[EXTRACTED RECORDS]
+++++
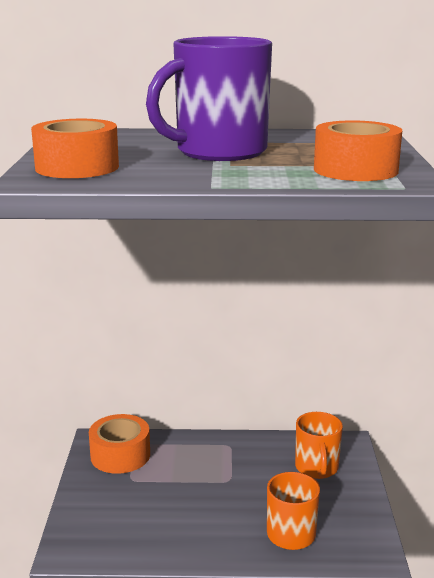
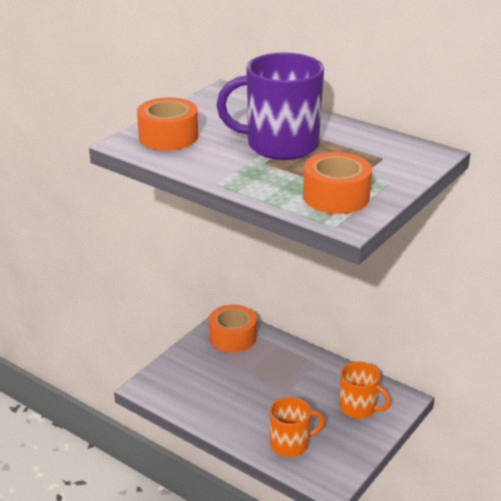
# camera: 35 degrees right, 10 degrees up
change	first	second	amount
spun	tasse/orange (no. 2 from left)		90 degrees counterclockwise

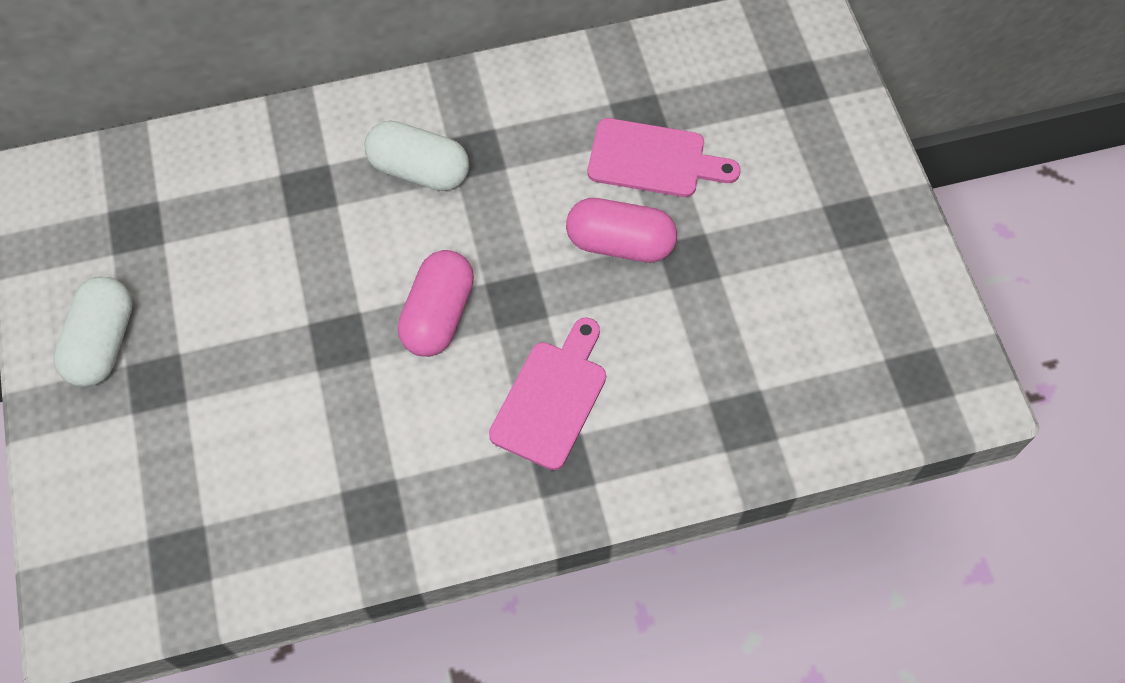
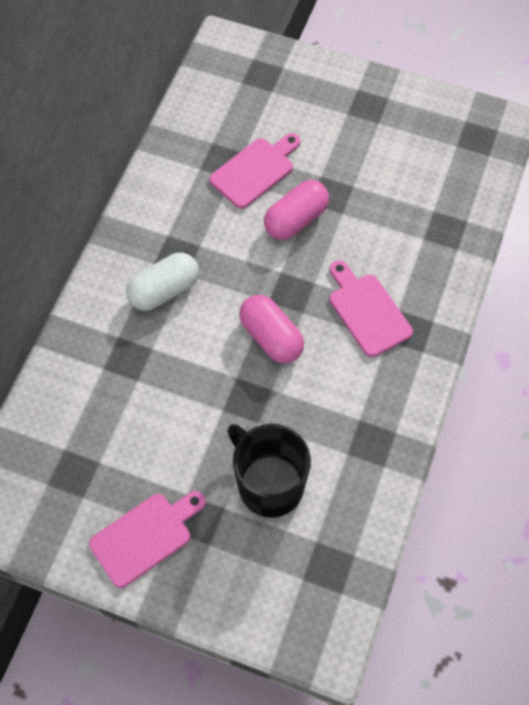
# camera: 55 degrees left, 0 degrees up
change	first	second	amount
exchanged	gélule/blanc (no. 1 from left)	planche à découper/rose (no. 1 from left)	
appeared		tasse/noir	

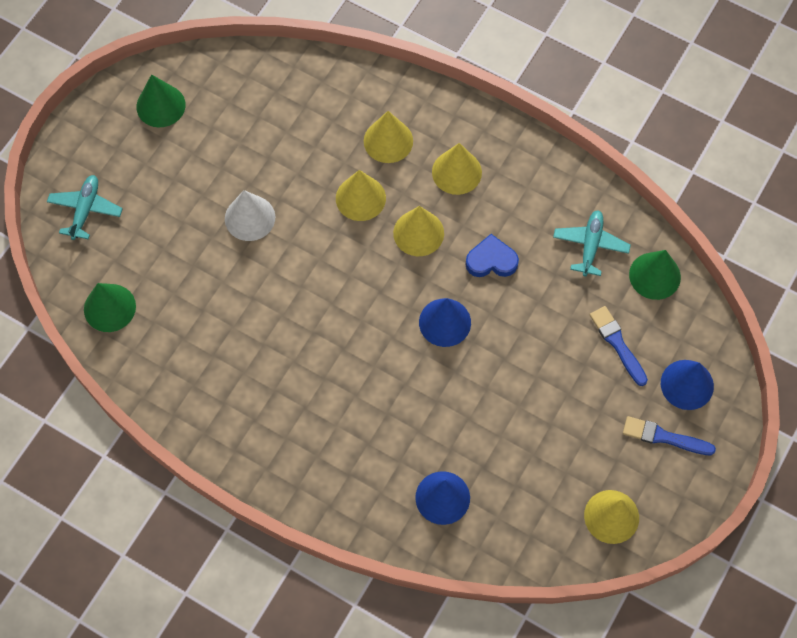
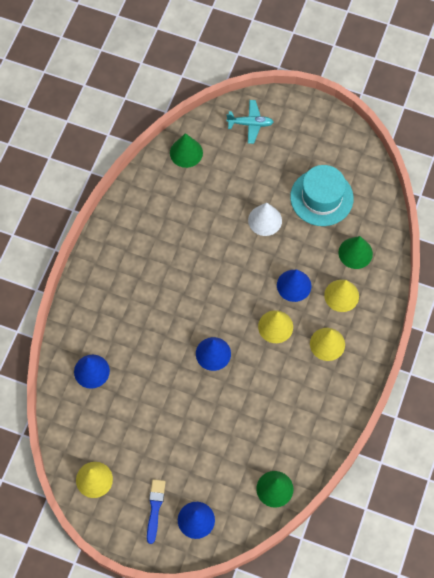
# camera: 80 degrees right, 0 degrees up
change	first	second	amount
colour	cône/jaune (no. 1 from left)	cône/bleu (no. 4 from left)	
appeared		chapeau/turquoise	
relocated	cône/vert (no. 2 from left in the first image)	cône/vert (no. 3 from left)	
missing	cœur/bleu		
missing	avion/turquoise (no. 2 from left)		
missing	pinceau/bleu (no. 1 from left)		

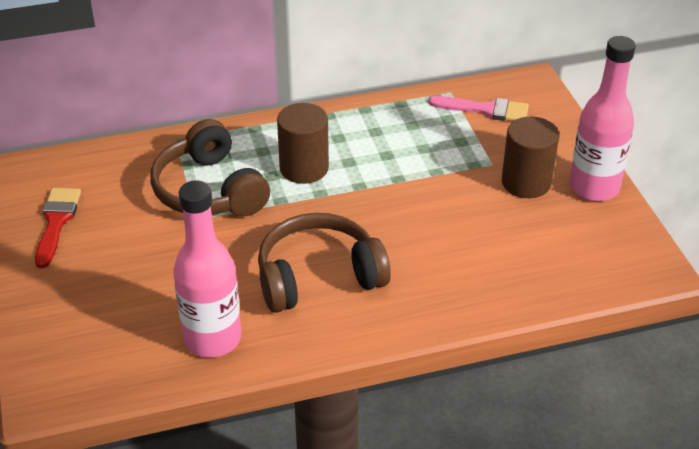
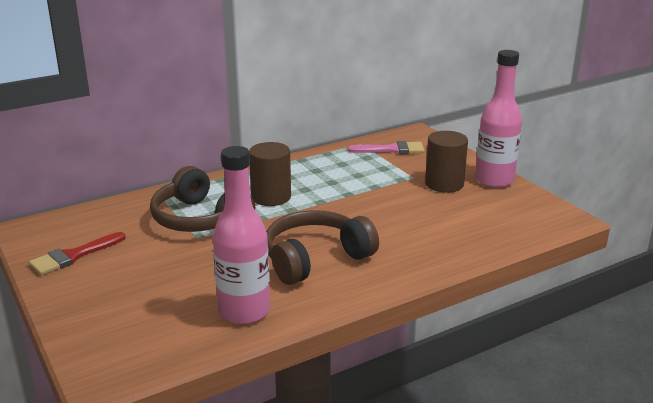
# camera: 15 degrees left, 15 degrees down
change	first	second	amount
spun	pinceau/rouge		120 degrees counterclockwise

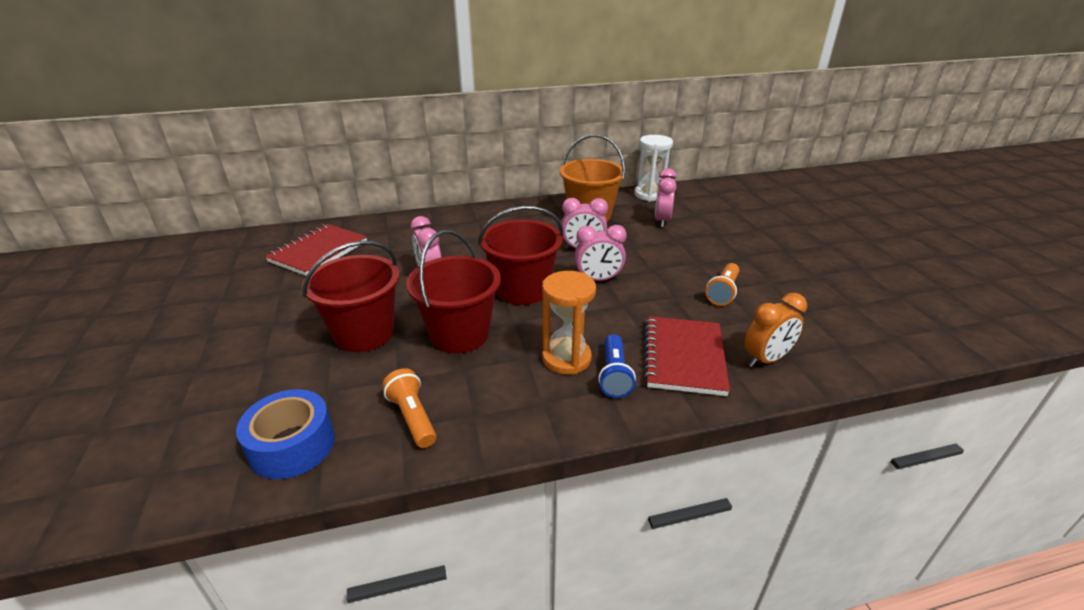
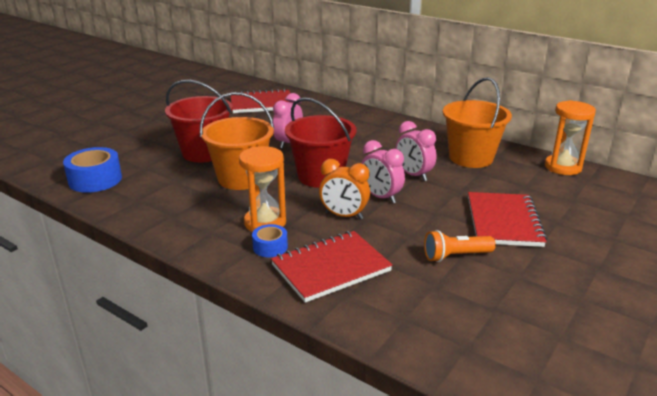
# camera: 50 degrees right, 5 degrees down
change	first	second	amount
colour	seau/rouge (no. 2 from left)	seau/orange (no. 1 from left)	
exchanged	lampe de poche/bleu	ruban adhésif/bleu (no. 2 from left)	
relocated	réveil/orange		
appeared		carnet/rouge (no. 3 from left)	
colour	sablier/blanc	sablier/orange (no. 2 from left)	
missing	lampe de poche/orange (no. 1 from left)		
missing	réveil/rose (no. 4 from left)		

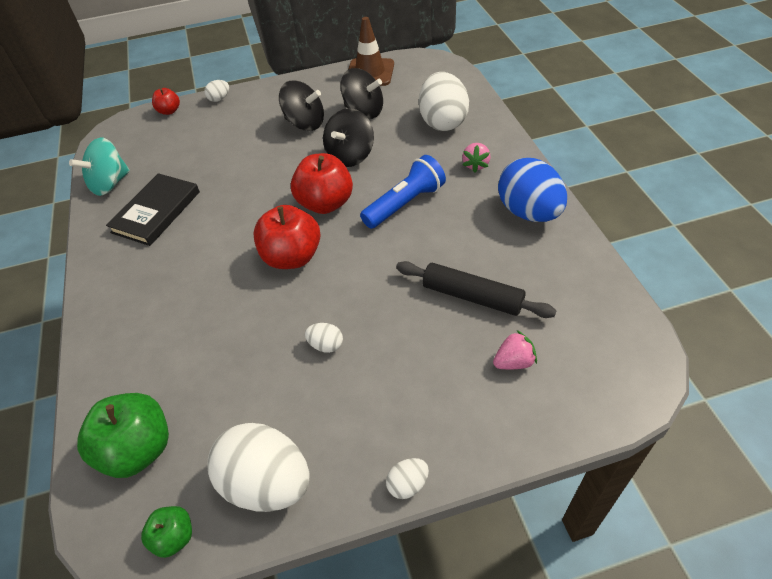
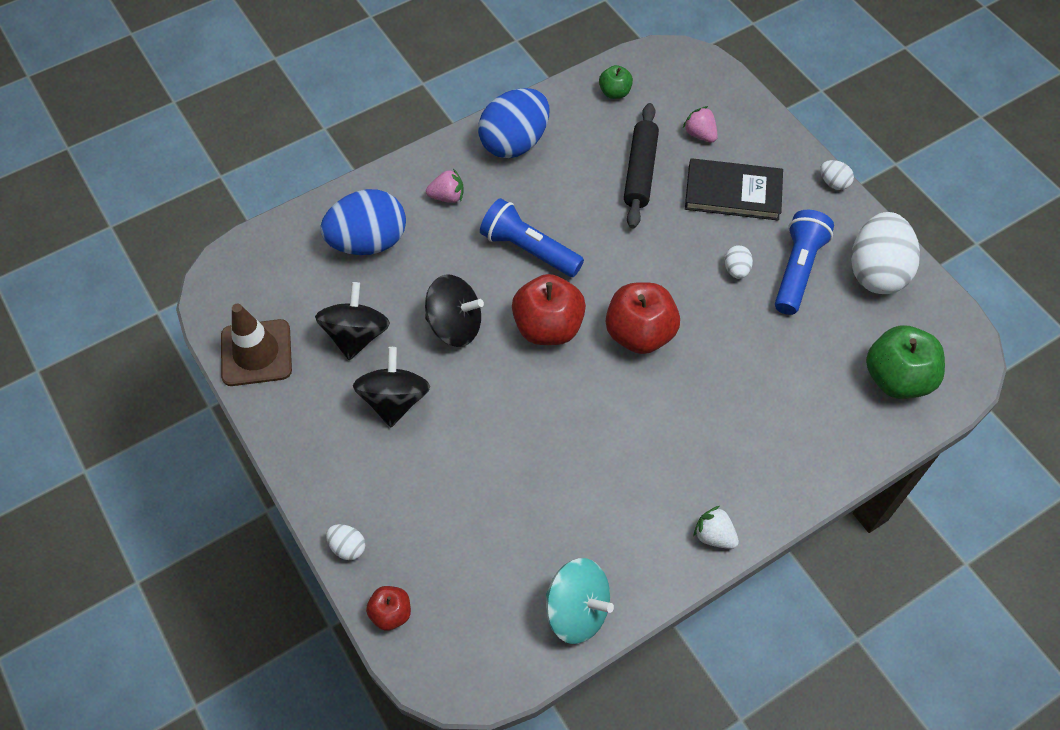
# camera: 110 degrees left, 10 degrees up
change	first	second	amount
colour	œuf/blanc (no. 5 from left)	œuf/bleu (no. 1 from left)	
relocated	pomme/vert (no. 2 from left in the first image)	pomme/vert (no. 1 from left)	
relocated	livre/noir		
appeared		fraise/blanc	
appeared		lampe de poche/bleu (no. 2 from left)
+++++
[TASK DIRECTIONS] Please print each of the records word for word, keeping the pictures out.

[PROBLEM SOLUTION]
# camera: 35 degrees right, 10 degrees up
change	first	second	amount
spun	tasse/orange (no. 2 from left)		90 degrees counterclockwise

# camera: 55 degrees left, 0 degrees up
change	first	second	amount
exchanged	gélule/blanc (no. 1 from left)	planche à découper/rose (no. 1 from left)	
appeared		tasse/noir	

# camera: 80 degrees right, 0 degrees up
change	first	second	amount
colour	cône/jaune (no. 1 from left)	cône/bleu (no. 4 from left)	
appeared		chapeau/turquoise	
relocated	cône/vert (no. 2 from left in the first image)	cône/vert (no. 3 from left)	
missing	cœur/bleu		
missing	avion/turquoise (no. 2 from left)		
missing	pinceau/bleu (no. 1 from left)		

# camera: 15 degrees left, 15 degrees down
change	first	second	amount
spun	pinceau/rouge		120 degrees counterclockwise

# camera: 50 degrees right, 5 degrees down
change	first	second	amount
colour	seau/rouge (no. 2 from left)	seau/orange (no. 1 from left)	
exchanged	lampe de poche/bleu	ruban adhésif/bleu (no. 2 from left)	
relocated	réveil/orange		
appeared		carnet/rouge (no. 3 from left)	
colour	sablier/blanc	sablier/orange (no. 2 from left)	
missing	lampe de poche/orange (no. 1 from left)		
missing	réveil/rose (no. 4 from left)		

# camera: 110 degrees left, 10 degrees up
change	first	second	amount
colour	œuf/blanc (no. 5 from left)	œuf/bleu (no. 1 from left)	
relocated	pomme/vert (no. 2 from left in the first image)	pomme/vert (no. 1 from left)	
relocated	livre/noir		
appeared		fraise/blanc	
appeared		lampe de poche/bleu (no. 2 from left)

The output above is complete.